-- THE DATA start --

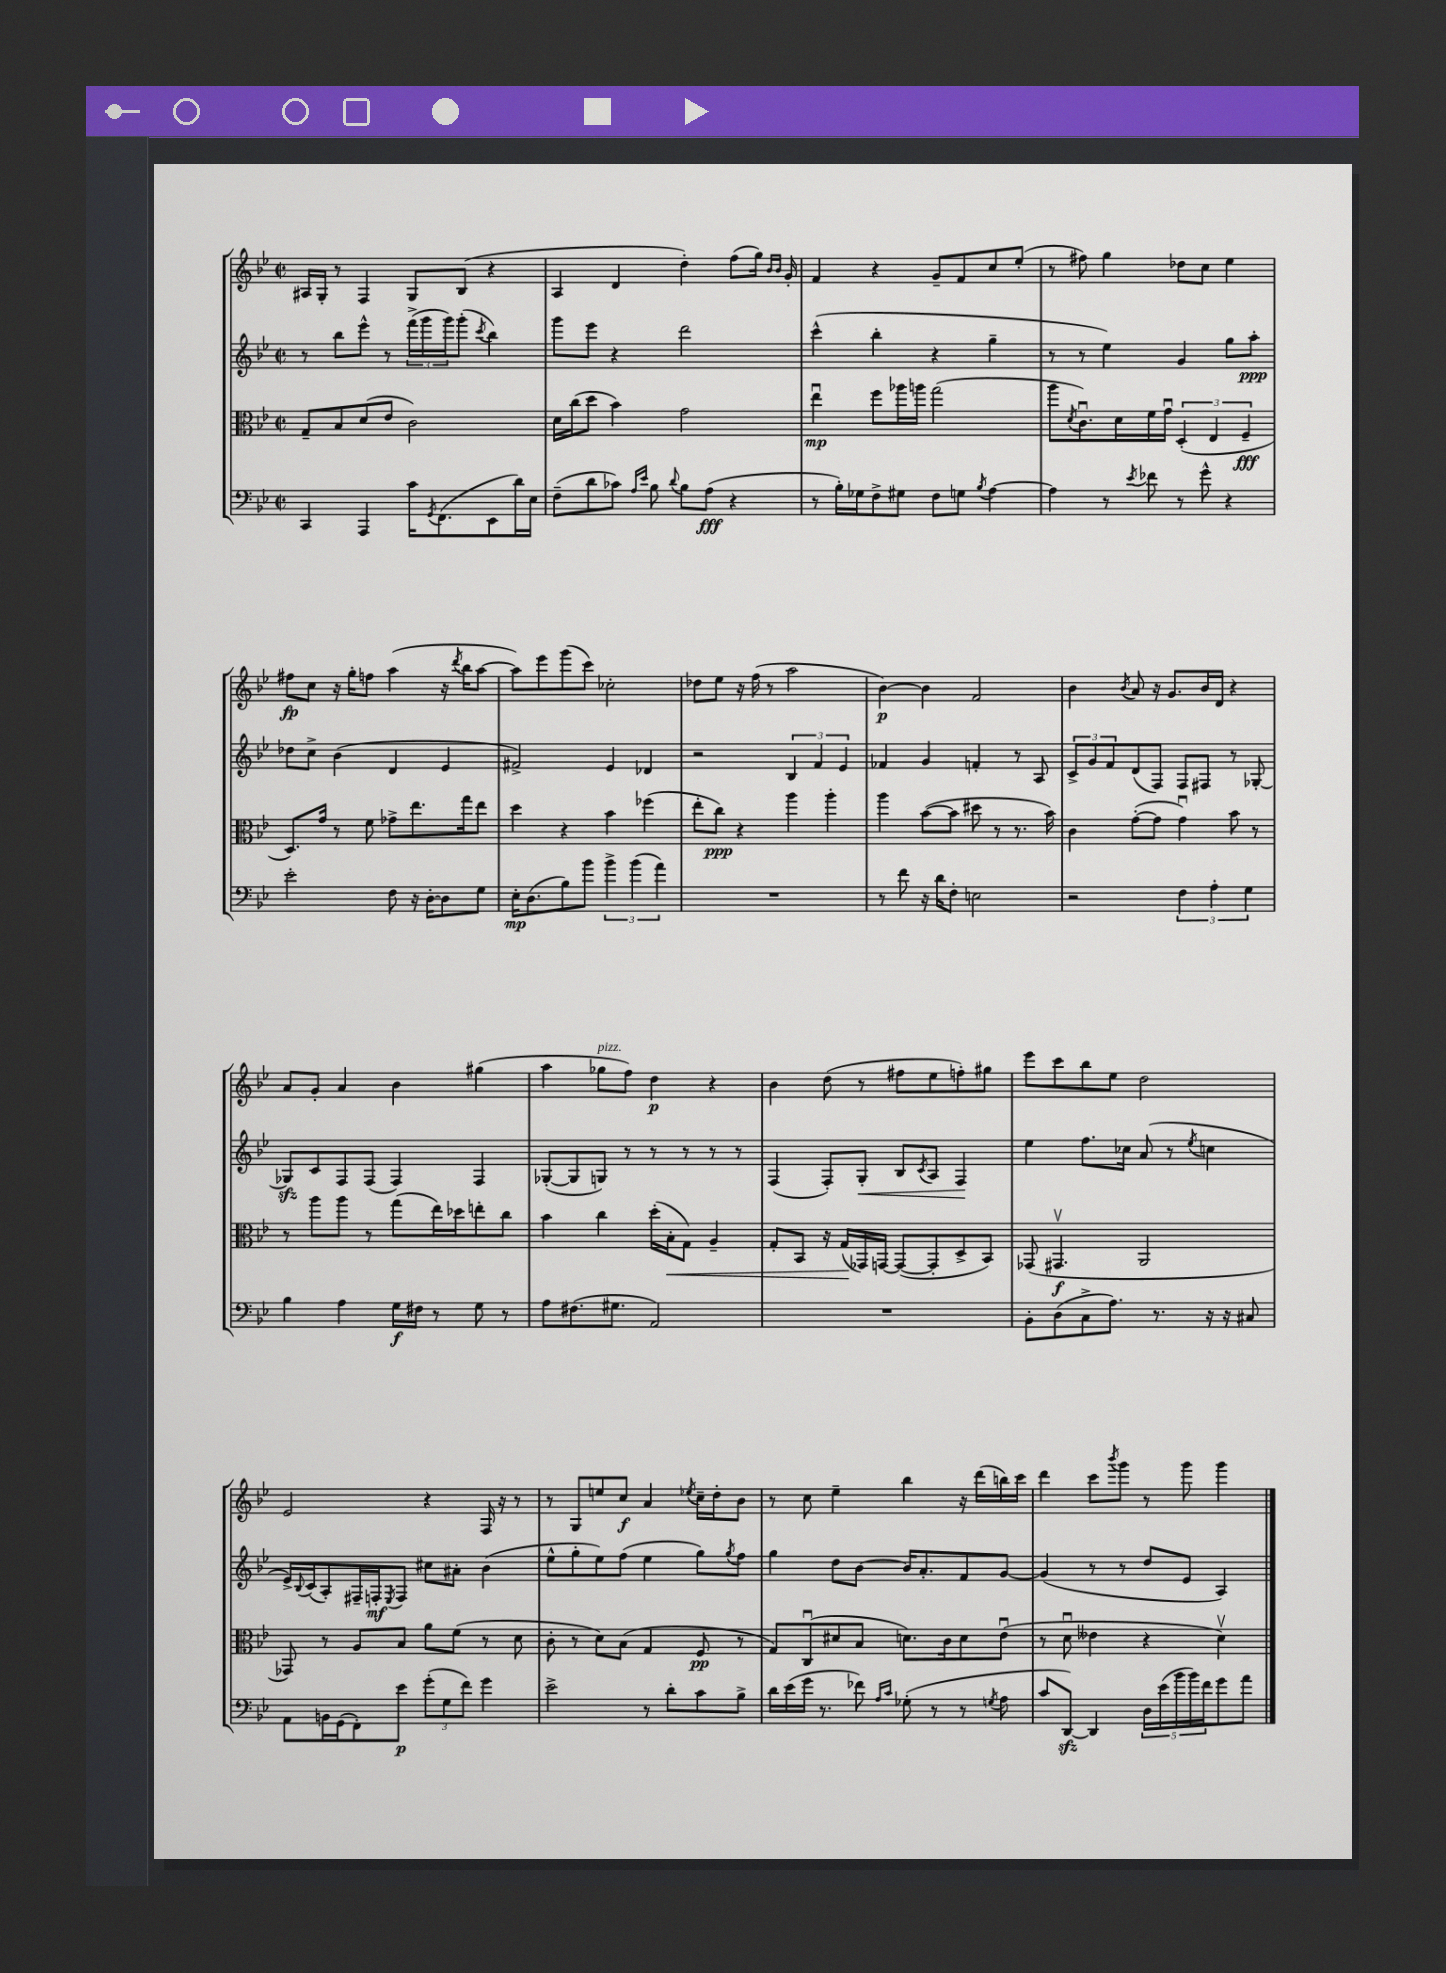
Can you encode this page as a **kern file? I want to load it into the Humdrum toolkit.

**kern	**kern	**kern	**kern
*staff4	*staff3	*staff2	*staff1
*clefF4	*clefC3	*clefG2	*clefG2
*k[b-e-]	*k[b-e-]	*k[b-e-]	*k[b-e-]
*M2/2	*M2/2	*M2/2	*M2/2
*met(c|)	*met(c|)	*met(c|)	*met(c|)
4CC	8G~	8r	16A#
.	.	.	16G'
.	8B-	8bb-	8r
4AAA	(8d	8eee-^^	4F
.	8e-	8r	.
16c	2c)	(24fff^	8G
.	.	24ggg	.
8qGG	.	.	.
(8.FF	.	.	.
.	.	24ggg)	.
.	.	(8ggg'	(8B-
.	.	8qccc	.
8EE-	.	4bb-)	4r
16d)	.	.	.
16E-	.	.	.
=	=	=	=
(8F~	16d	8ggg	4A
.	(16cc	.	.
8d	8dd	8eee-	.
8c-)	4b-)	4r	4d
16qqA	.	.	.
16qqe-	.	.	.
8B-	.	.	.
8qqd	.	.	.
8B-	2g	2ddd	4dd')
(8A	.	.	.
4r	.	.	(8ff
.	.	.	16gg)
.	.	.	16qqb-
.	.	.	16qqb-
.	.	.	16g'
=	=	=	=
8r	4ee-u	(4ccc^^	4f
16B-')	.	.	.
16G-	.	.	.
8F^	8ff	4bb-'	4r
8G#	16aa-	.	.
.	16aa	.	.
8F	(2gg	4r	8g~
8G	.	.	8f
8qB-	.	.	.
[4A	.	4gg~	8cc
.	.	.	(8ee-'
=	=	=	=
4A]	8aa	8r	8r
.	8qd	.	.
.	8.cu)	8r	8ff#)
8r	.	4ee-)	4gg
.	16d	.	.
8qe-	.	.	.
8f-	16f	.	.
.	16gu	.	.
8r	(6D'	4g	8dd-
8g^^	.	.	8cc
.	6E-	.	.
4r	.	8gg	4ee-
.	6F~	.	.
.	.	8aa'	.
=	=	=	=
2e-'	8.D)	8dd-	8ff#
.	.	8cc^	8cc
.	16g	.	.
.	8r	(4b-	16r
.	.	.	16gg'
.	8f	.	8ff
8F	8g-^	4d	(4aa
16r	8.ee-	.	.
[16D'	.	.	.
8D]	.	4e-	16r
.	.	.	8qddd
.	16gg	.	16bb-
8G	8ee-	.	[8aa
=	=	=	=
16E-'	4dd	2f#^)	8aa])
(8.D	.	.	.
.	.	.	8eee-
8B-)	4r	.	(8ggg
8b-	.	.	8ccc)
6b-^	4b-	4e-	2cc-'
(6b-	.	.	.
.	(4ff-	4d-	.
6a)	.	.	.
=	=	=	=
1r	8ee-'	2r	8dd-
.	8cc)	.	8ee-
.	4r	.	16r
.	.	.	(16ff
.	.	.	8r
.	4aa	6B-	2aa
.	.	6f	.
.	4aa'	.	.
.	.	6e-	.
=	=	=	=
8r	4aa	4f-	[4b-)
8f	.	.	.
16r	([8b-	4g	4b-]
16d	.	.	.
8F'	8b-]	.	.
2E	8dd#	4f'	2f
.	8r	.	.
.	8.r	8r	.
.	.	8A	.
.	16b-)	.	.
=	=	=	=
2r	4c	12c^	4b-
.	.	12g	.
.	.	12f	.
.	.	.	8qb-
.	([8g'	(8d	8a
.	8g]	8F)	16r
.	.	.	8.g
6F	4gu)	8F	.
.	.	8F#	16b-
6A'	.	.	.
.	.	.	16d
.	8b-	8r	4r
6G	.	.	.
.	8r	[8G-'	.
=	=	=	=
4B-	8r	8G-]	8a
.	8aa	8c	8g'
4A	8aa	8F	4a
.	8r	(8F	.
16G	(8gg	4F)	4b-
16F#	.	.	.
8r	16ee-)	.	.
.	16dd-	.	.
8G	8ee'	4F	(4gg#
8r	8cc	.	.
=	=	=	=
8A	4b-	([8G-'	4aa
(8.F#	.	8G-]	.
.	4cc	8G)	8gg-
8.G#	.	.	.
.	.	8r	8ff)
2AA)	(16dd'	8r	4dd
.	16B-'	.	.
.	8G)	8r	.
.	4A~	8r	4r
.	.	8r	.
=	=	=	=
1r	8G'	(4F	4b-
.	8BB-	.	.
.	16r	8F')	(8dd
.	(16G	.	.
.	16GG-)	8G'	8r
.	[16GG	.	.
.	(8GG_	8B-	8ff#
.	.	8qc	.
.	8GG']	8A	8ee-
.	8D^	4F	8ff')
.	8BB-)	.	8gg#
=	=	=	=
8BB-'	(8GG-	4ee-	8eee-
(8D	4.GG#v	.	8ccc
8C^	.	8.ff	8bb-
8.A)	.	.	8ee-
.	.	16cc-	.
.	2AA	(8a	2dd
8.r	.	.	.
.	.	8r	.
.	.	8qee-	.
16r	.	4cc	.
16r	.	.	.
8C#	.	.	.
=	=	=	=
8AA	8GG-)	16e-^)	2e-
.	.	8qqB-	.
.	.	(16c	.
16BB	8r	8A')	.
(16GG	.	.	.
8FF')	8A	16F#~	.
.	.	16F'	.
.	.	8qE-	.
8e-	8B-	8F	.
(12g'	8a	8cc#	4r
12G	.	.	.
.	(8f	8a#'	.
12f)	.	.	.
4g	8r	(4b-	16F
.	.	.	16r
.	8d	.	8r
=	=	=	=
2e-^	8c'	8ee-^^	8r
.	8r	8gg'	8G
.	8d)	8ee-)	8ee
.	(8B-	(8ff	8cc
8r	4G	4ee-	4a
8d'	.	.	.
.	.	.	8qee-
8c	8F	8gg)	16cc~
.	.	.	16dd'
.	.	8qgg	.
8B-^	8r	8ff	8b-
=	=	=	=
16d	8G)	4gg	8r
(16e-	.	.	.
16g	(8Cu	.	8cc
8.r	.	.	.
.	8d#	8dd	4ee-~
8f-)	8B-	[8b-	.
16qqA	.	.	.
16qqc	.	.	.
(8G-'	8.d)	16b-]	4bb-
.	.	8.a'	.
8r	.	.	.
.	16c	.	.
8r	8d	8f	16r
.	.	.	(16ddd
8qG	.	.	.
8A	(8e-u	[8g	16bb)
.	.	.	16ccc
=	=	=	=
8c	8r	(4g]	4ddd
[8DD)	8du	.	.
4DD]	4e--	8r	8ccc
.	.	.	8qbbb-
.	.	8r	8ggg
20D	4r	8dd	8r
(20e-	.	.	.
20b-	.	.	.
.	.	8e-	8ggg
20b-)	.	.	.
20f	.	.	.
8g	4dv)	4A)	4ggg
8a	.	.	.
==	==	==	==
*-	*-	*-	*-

-- THE DATA end --

EXERCISE DIRECTIONS: Collect every line from the entries above that contains the string "kern". Case counts.

IN RESPONSE:
Can you encode this page as a **kern file? I want to load it into the Humdrum toolkit.
**kern	**kern	**kern	**kern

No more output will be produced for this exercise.